#### ASSIGNED TASK:
Return, exactly and in full, the lines of the records below starting at the one with "(yellow) (2nd from left)" and ending at the one with "light bulb (yellow)", and no other lines.
--- DATA RECORDS Enclosed Below ---
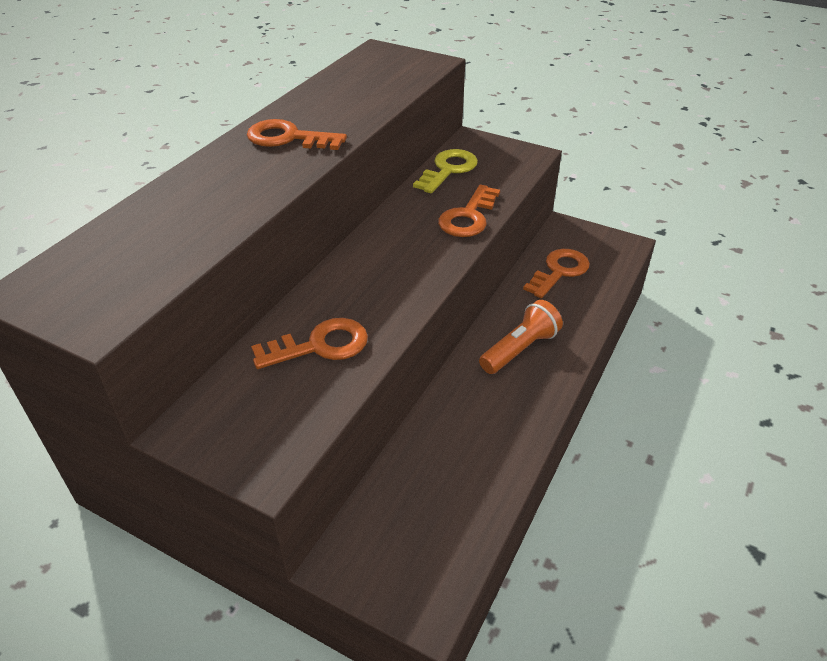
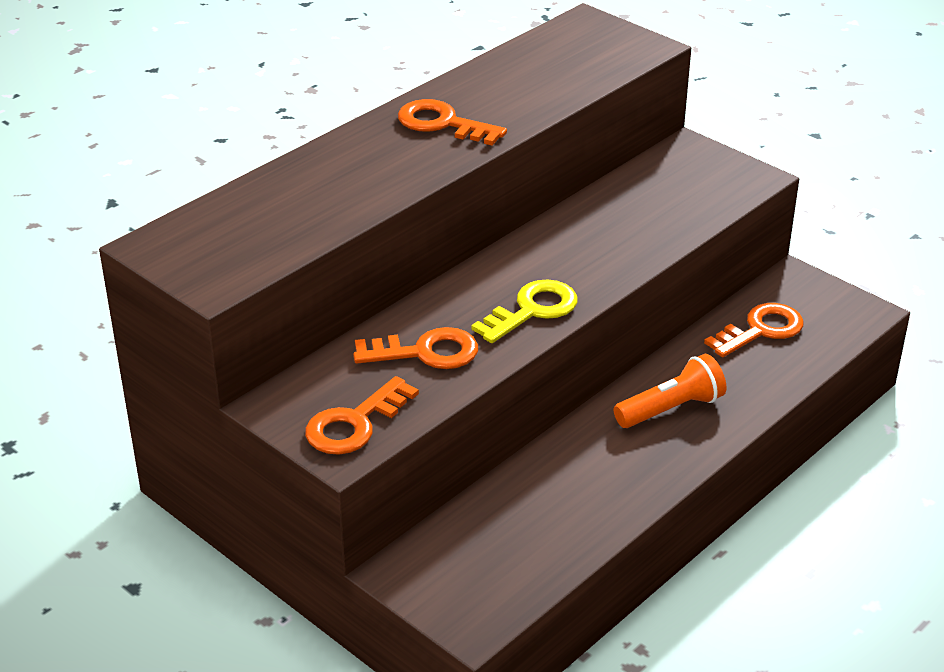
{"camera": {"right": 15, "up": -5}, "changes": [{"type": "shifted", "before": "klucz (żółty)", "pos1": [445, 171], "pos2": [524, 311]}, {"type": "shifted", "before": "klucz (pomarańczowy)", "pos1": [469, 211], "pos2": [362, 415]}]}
--- End of Enclosed DATA RECORDS ---
--- DATA RECORDS Enclosed Below ---
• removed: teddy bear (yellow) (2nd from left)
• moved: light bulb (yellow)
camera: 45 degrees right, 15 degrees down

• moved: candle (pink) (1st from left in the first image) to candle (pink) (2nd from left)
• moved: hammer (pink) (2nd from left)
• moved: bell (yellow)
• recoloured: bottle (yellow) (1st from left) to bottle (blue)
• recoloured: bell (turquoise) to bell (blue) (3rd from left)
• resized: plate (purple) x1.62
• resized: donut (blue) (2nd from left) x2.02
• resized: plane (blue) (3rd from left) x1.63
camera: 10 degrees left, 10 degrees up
--- End of Enclosed DATA RECORDS ---
--- DATA RECORDS Enclosed Below ---
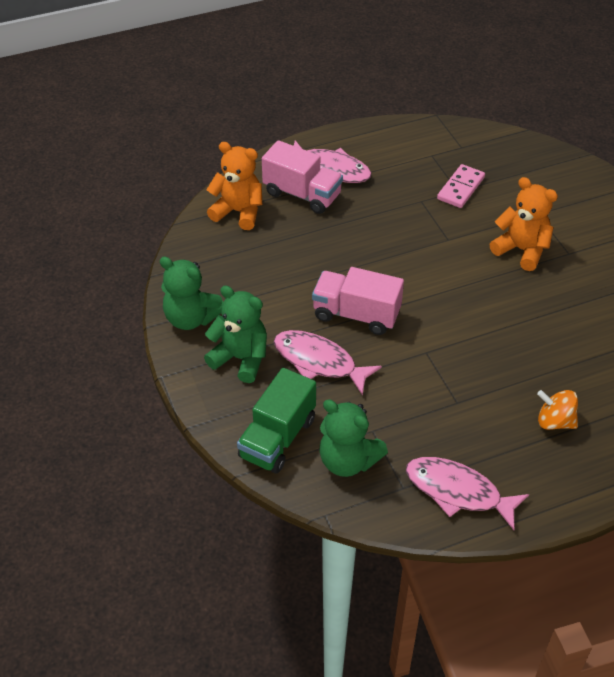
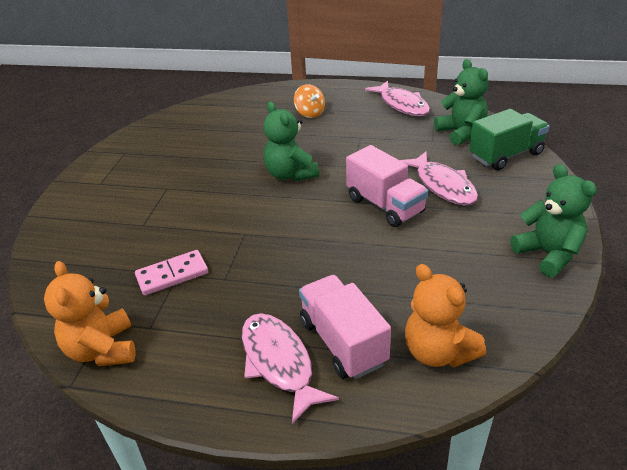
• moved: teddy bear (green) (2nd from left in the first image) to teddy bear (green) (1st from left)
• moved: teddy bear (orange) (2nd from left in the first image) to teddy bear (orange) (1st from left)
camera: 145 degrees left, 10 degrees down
--- End of Enclosed DATA RECORDS ---
#### FINISHED TASK:
• removed: teddy bear (yellow) (2nd from left)
• moved: light bulb (yellow)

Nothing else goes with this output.